[Collected data]
☆ ☆ ☆ ☆

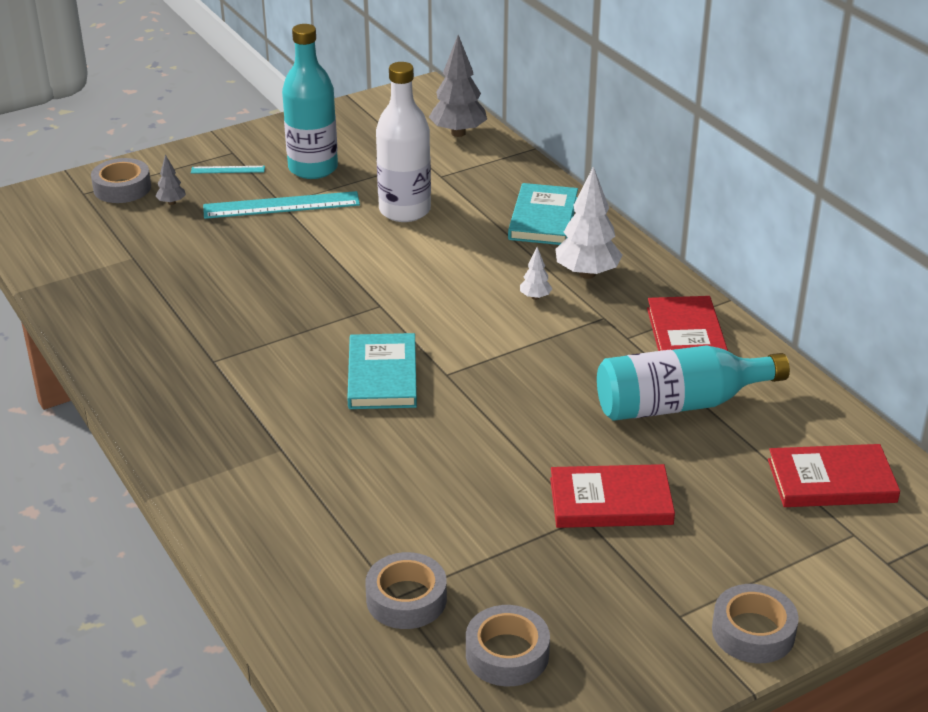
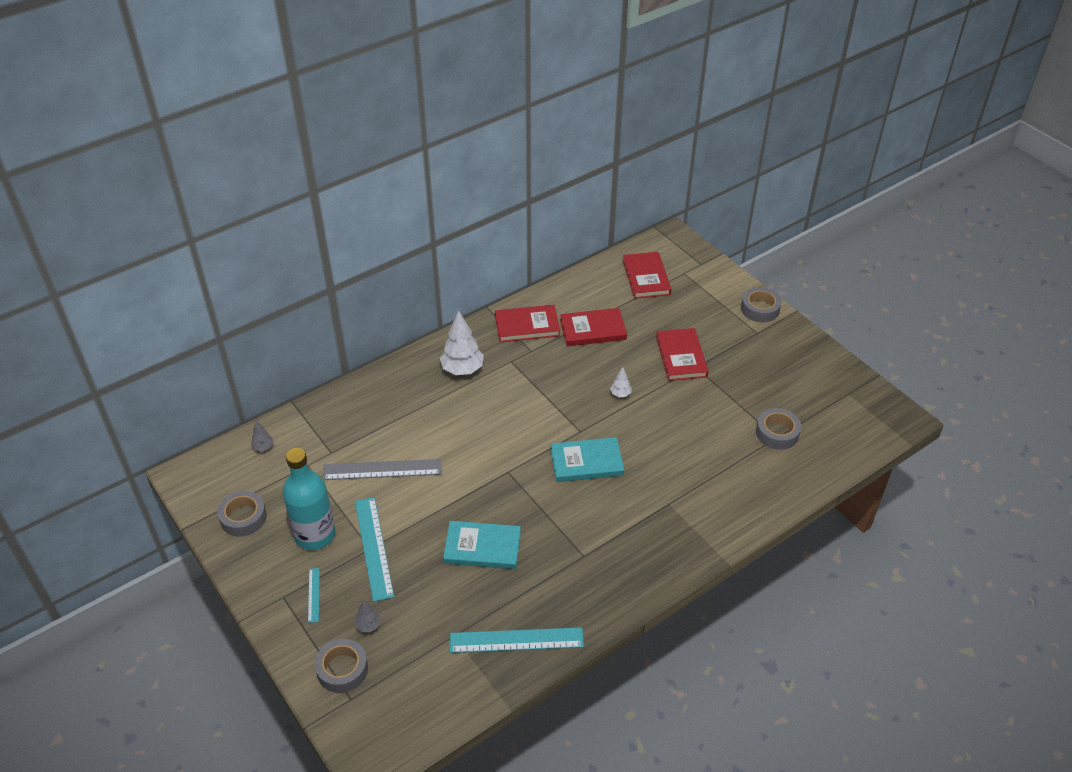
camera: 95 degrees left, 10 degrees up
white bottle [376,62,431,222] -> grey ruler [323,459,441,480]
grey tree [429,35,487,137] -> grey tree [251,421,274,451], size x0.48
grey tape [466,605,550,686] -> grey tape moved to [217,491,267,537]
turquoise book [508,183,578,245] -> turquoise book moved to [443,521,521,569]
white tree [520,247,553,300] -> white tree moved to [610,367,632,397]
turquoise bottle [597,345,790,421] -> red book [560,308,627,346]
none -> turquoise ruler [450,627,584,653]

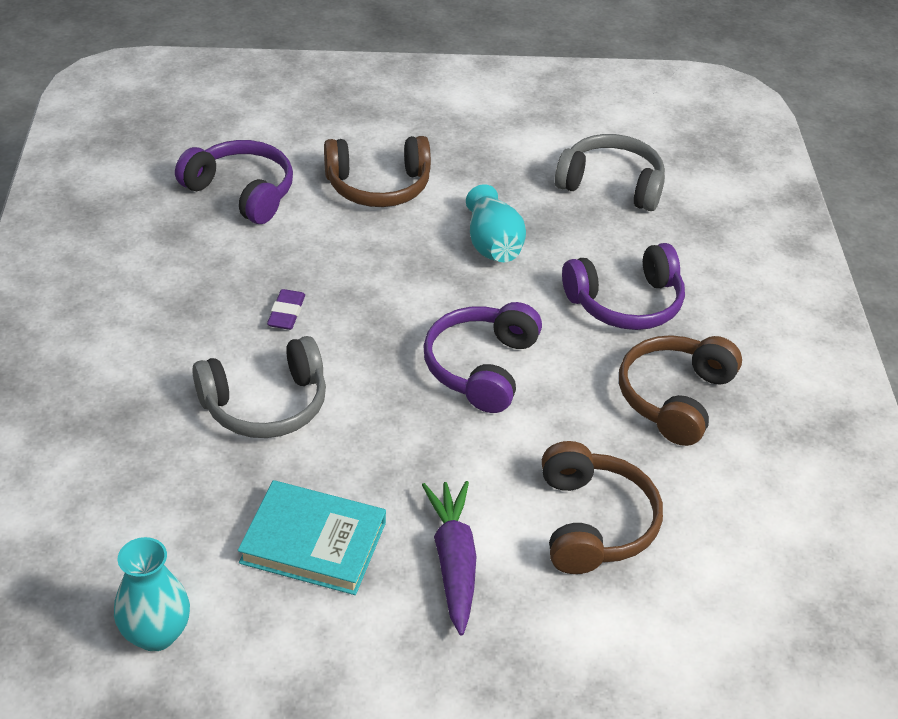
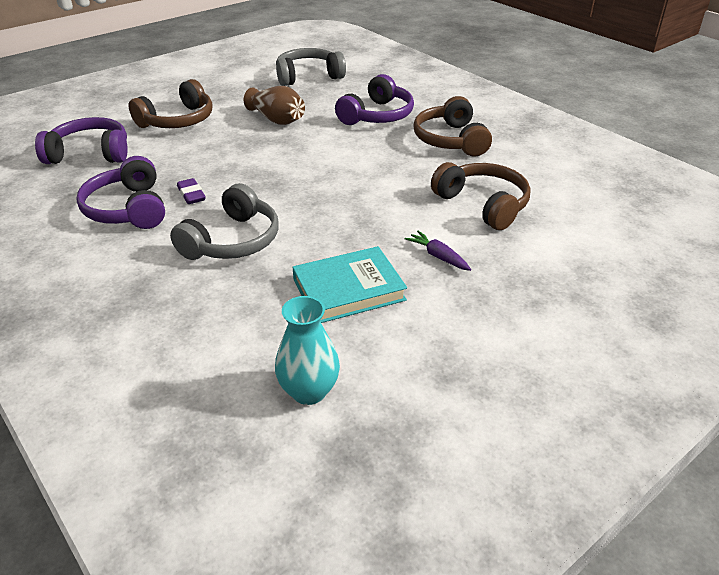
camera: 35 degrees left, 5 degrees down
purple carrot [422,481,477,636] -> purple carrot [405,231,471,271], size x0.59
purple headphones [423,302,542,413] -> purple headphones moved to [76,156,165,229]
turquoise vase [466,184,526,262] -> brown vase [244,86,305,125]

☆ ☆ ☆ ☆

__WHAT THIS TASK INVOLVES__:
When copying the records above, please match them exactly but leave out all pictures.

__ANSWER TO THIS PROBLEM__:
camera: 95 degrees left, 10 degrees up
white bottle [376,62,431,222] -> grey ruler [323,459,441,480]
grey tree [429,35,487,137] -> grey tree [251,421,274,451], size x0.48
grey tape [466,605,550,686] -> grey tape moved to [217,491,267,537]
turquoise book [508,183,578,245] -> turquoise book moved to [443,521,521,569]
white tree [520,247,553,300] -> white tree moved to [610,367,632,397]
turquoise bottle [597,345,790,421] -> red book [560,308,627,346]
none -> turquoise ruler [450,627,584,653]

camera: 35 degrees left, 5 degrees down
purple carrot [422,481,477,636] -> purple carrot [405,231,471,271], size x0.59
purple headphones [423,302,542,413] -> purple headphones moved to [76,156,165,229]
turquoise vase [466,184,526,262] -> brown vase [244,86,305,125]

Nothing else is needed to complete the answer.